* [EXERCISE INSTRUCTIONS]: Your result should be the lines holding the word "none", copied from the entries below.

* [EXERCISE DATA]:
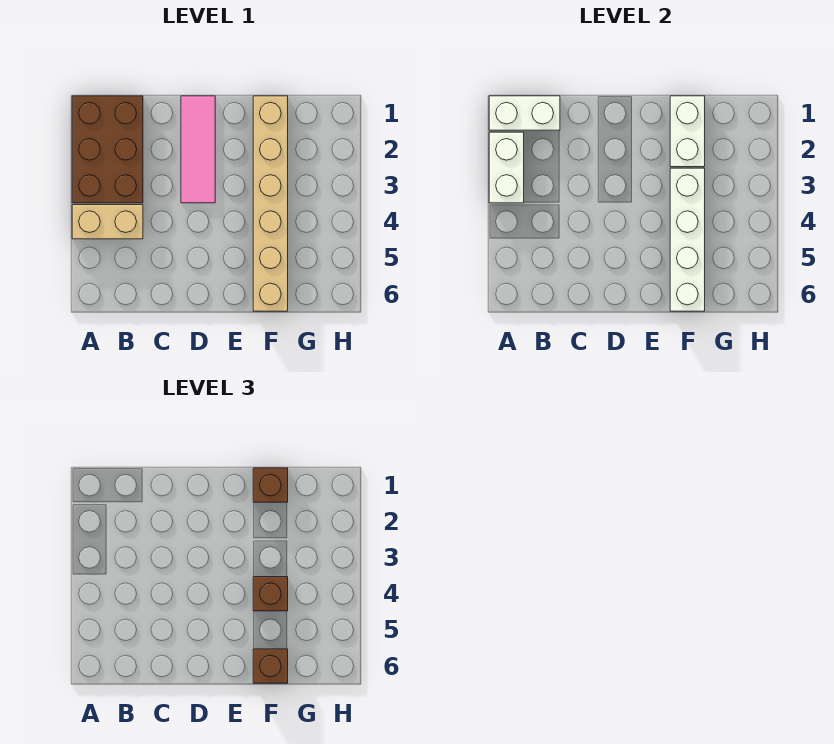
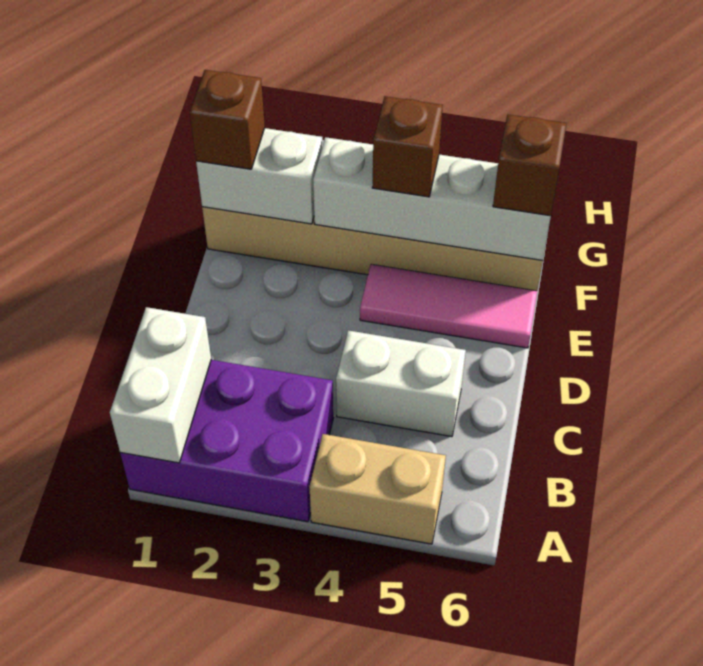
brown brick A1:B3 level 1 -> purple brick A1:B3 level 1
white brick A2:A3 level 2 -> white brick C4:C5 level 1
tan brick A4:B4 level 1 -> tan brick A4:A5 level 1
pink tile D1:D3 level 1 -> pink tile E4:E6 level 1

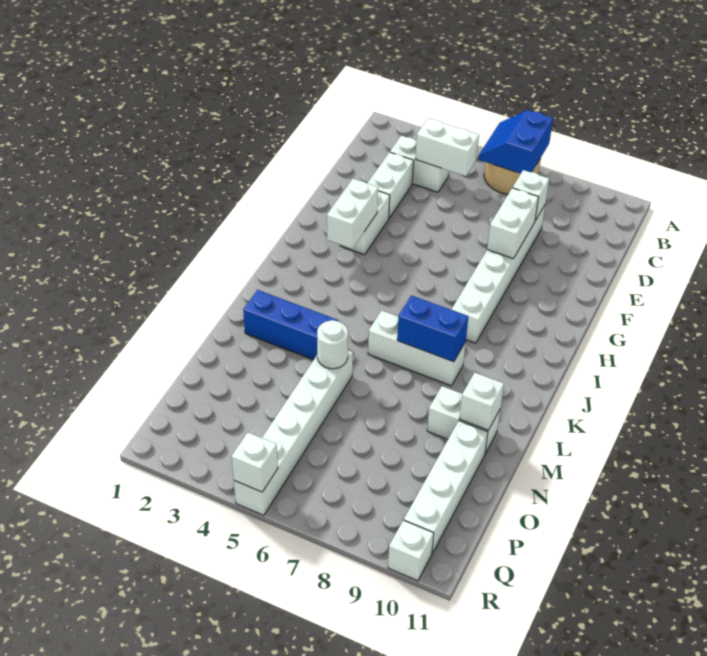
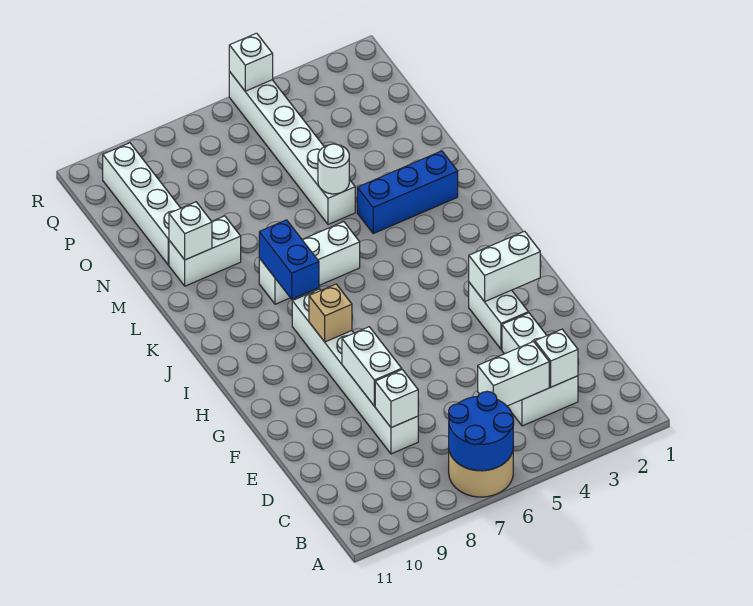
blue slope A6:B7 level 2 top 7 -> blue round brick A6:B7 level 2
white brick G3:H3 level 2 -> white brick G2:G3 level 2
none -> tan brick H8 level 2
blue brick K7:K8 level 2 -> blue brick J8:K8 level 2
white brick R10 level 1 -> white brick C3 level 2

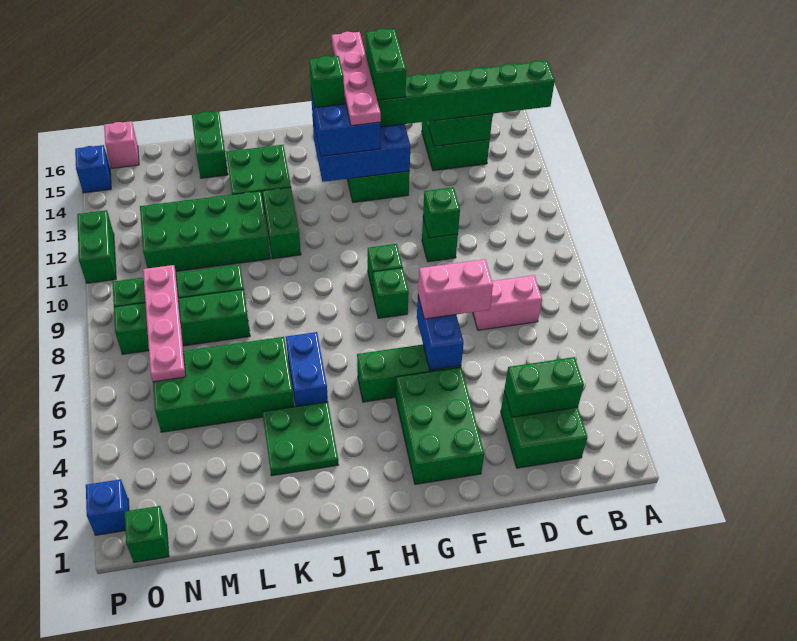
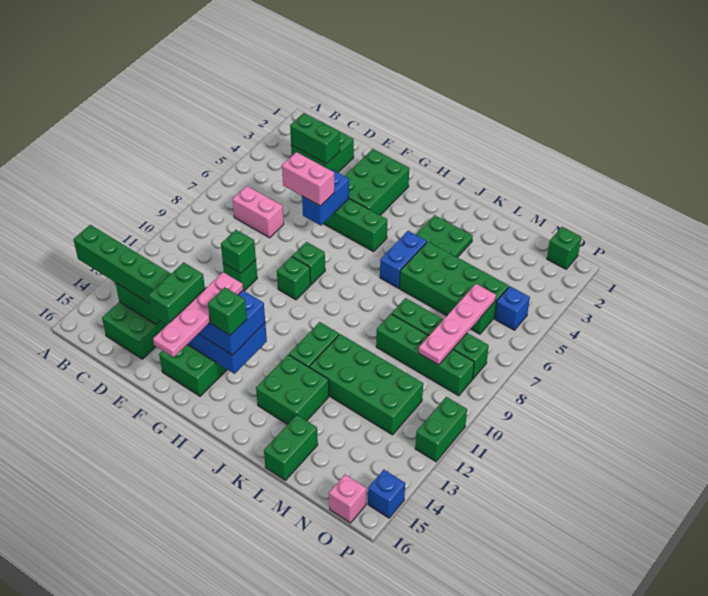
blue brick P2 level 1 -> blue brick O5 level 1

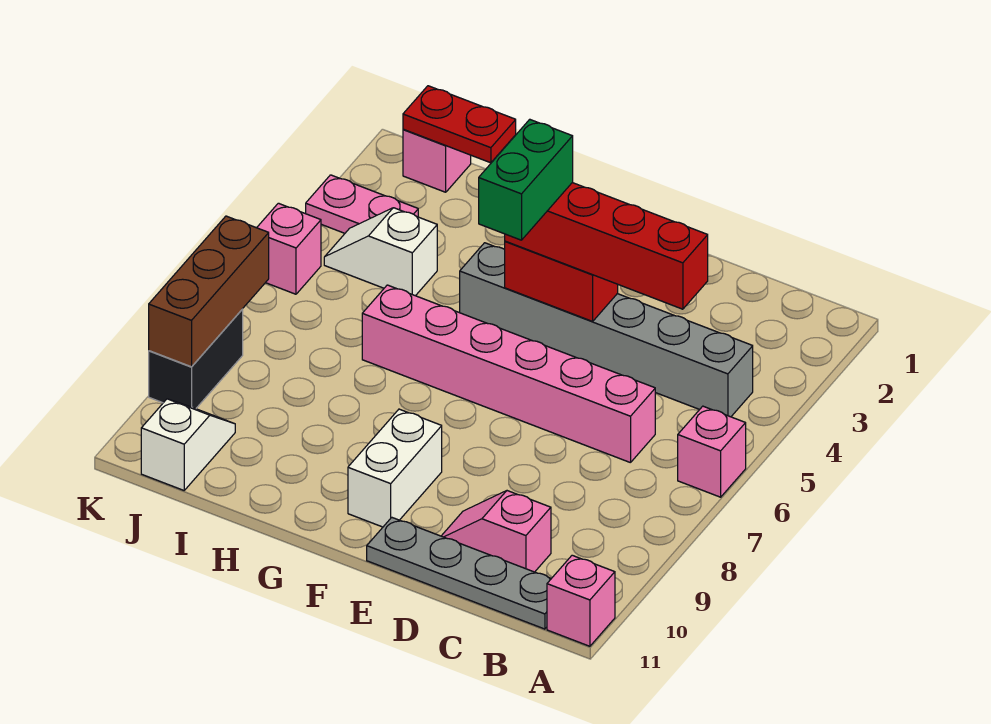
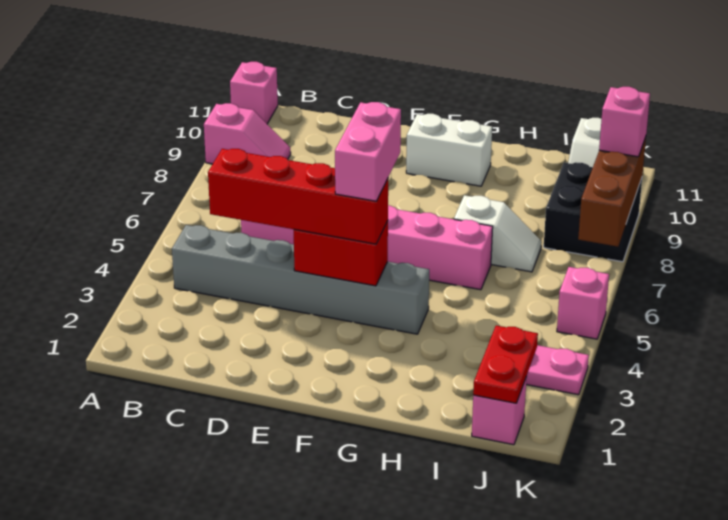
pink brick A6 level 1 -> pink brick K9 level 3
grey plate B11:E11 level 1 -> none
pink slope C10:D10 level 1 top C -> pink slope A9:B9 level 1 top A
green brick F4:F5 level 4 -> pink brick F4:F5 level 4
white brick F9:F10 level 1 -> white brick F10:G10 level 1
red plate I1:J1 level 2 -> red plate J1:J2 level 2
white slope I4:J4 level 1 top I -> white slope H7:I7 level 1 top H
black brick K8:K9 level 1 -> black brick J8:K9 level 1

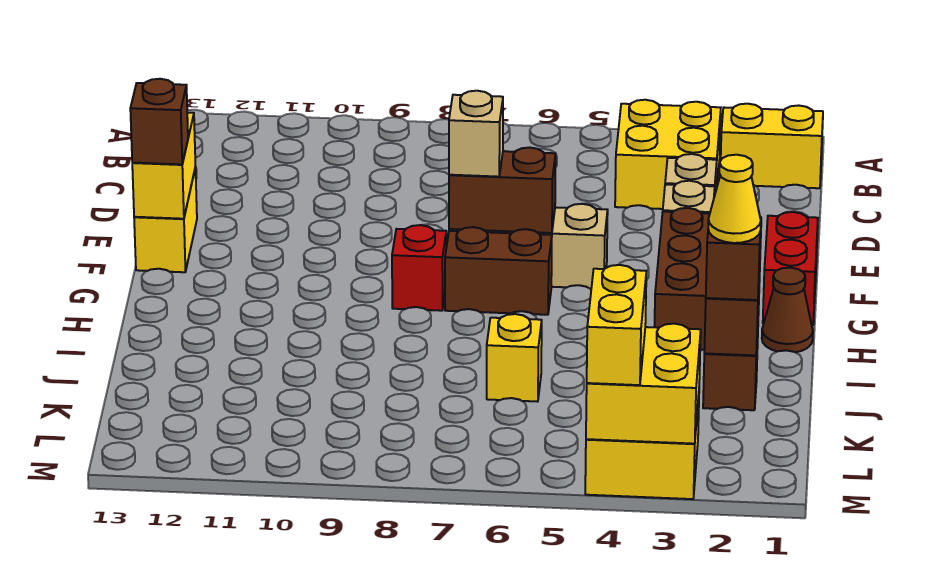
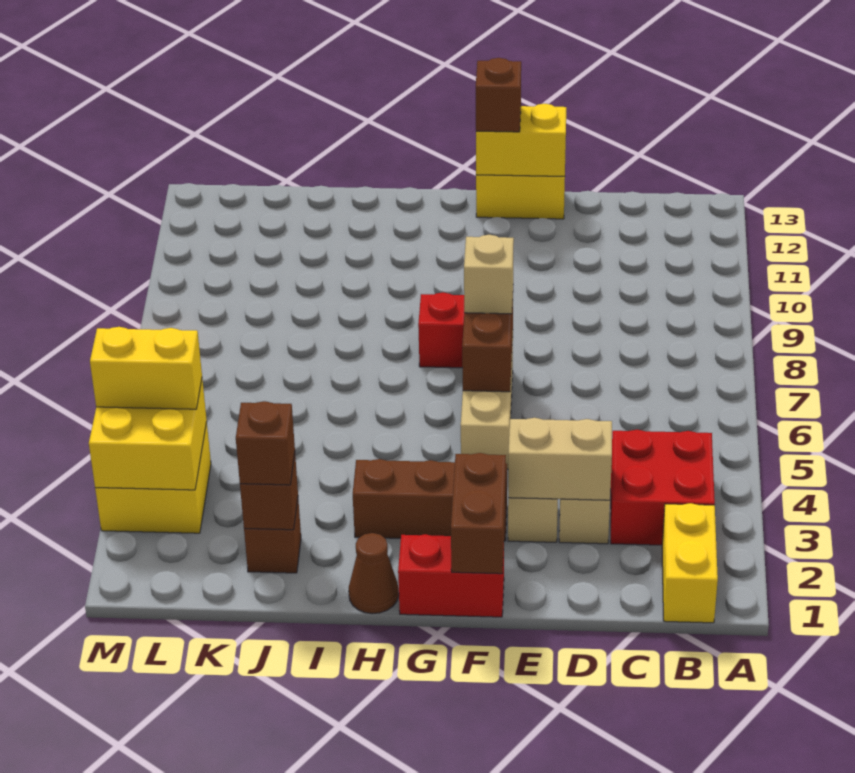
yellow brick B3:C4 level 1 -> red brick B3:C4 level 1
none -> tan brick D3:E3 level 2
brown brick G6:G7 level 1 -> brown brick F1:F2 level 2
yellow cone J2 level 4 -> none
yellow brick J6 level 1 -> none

* [EXERCISE RESPONSE]:
none -> tan brick H8 level 2
grey plate B11:E11 level 1 -> none
none -> tan brick D3:E3 level 2
yellow cone J2 level 4 -> none
yellow brick J6 level 1 -> none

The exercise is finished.